### REQUEST
Copy verbatim the lines of the listing below, starting at its first line and ending at the line that contains "(B) silverware", with both of those lines included.

========

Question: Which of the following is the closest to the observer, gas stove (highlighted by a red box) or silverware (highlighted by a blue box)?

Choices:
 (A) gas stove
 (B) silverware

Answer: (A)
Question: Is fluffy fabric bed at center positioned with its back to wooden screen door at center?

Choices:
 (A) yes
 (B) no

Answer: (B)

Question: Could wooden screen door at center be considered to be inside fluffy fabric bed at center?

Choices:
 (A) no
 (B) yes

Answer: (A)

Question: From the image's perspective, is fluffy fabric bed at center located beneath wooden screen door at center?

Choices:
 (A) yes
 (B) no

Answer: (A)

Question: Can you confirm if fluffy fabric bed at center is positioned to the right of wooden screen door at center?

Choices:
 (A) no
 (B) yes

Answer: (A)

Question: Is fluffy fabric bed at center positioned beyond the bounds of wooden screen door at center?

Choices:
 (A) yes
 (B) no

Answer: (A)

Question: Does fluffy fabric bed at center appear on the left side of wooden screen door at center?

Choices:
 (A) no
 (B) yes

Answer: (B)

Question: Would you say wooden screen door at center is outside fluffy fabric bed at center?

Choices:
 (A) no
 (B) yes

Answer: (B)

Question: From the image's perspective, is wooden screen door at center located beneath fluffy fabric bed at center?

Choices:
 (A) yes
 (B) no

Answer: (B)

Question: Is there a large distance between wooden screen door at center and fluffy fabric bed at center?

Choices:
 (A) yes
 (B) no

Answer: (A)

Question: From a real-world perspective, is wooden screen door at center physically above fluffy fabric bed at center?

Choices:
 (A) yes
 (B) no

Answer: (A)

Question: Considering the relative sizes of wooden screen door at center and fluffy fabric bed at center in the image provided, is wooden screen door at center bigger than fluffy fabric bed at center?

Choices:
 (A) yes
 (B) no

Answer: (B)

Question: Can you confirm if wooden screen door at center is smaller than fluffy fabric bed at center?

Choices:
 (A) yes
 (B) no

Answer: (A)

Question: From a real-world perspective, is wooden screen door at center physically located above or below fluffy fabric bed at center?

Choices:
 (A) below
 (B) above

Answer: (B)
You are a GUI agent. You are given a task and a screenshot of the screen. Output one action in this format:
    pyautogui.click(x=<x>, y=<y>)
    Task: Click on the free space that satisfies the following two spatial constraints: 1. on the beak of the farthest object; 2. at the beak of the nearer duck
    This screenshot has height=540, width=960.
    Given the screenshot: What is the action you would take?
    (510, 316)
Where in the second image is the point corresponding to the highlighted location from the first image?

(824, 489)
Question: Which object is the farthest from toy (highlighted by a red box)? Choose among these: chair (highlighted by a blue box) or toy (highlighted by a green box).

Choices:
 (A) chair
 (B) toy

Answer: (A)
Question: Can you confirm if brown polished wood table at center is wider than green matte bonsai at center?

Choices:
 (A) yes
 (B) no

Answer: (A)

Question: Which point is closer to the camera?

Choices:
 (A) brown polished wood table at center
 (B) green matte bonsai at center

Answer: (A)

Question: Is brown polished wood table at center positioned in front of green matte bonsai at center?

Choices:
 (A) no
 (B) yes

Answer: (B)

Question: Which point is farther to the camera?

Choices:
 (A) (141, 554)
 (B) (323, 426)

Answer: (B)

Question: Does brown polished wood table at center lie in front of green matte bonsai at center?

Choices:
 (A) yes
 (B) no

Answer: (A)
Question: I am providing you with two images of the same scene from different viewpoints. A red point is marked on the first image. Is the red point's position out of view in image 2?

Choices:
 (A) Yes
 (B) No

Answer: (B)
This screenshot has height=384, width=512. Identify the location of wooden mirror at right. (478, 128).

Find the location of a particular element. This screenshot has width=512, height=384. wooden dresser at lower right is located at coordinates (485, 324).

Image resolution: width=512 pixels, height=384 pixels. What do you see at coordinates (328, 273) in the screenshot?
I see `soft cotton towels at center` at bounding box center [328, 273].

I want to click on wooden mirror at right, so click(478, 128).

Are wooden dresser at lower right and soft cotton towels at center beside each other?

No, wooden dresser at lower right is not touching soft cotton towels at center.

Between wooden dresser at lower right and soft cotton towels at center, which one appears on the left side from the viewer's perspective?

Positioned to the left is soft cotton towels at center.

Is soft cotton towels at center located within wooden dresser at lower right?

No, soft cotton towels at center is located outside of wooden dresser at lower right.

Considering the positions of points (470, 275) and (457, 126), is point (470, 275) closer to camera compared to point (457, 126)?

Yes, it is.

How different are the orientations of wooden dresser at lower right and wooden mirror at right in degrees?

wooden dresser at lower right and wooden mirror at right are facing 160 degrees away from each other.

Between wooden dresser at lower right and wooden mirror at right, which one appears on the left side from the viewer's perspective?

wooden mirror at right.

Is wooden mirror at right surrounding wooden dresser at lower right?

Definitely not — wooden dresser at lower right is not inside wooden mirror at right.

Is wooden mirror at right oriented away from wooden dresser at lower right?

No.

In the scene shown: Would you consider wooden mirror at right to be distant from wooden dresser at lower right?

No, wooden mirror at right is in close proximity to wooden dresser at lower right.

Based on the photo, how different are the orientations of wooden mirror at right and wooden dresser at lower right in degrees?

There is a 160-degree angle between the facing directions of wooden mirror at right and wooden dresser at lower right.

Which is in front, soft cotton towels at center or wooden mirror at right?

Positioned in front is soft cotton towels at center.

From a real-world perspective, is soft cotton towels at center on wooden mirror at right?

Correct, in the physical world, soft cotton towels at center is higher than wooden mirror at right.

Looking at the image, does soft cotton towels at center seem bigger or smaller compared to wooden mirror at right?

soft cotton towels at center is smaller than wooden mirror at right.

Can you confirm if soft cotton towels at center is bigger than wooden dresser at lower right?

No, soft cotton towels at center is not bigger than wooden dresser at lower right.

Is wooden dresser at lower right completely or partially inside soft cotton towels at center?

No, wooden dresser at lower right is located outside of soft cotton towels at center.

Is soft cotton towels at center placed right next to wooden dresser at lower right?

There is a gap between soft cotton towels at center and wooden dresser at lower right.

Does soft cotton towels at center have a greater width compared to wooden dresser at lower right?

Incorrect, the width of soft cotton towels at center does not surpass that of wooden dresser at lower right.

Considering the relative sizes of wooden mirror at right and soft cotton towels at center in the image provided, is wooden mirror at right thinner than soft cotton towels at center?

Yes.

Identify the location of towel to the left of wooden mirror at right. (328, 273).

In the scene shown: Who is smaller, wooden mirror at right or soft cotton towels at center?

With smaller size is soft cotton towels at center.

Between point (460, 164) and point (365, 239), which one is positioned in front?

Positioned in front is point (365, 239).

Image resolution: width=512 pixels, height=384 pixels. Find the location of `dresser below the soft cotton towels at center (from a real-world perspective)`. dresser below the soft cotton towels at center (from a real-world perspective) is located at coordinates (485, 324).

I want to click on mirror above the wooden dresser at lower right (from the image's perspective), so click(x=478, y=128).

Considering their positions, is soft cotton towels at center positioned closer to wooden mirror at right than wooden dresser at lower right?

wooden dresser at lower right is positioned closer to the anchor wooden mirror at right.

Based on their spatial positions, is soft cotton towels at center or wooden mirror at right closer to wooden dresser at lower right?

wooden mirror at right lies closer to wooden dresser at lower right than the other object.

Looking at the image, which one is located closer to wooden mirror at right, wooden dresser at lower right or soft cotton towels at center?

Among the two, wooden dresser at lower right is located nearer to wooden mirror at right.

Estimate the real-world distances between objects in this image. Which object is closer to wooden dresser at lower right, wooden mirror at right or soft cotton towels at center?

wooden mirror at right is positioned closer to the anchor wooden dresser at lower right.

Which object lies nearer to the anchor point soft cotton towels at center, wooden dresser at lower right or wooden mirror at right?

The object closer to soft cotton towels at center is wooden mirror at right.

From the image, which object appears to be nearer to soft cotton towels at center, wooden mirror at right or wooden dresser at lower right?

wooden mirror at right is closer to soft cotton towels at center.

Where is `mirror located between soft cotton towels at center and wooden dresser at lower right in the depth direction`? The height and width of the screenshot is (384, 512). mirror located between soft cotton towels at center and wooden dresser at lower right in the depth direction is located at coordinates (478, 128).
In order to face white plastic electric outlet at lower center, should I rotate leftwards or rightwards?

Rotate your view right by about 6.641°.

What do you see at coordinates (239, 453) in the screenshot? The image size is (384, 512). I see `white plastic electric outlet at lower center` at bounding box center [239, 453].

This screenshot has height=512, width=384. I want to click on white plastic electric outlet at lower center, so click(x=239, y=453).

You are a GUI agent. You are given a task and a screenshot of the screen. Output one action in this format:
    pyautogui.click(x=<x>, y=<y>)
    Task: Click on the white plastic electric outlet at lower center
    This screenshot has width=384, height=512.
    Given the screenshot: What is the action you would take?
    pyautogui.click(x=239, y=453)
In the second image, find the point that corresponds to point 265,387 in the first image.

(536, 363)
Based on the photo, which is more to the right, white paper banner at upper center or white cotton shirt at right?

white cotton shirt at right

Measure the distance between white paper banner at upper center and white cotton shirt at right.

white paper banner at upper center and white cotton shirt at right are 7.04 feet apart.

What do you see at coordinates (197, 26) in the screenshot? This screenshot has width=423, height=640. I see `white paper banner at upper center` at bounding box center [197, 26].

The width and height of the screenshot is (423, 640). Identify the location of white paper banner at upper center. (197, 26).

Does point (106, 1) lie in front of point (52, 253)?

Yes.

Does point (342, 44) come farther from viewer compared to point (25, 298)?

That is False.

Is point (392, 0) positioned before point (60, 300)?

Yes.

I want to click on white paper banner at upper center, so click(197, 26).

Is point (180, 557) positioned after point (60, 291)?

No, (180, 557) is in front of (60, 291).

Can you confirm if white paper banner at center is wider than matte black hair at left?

========

### EXERCISE RESPONSE
Question: Which of the following is the closest to the observer, gas stove (highlighted by a red box) or silverware (highlighted by a blue box)?

Choices:
 (A) gas stove
 (B) silverware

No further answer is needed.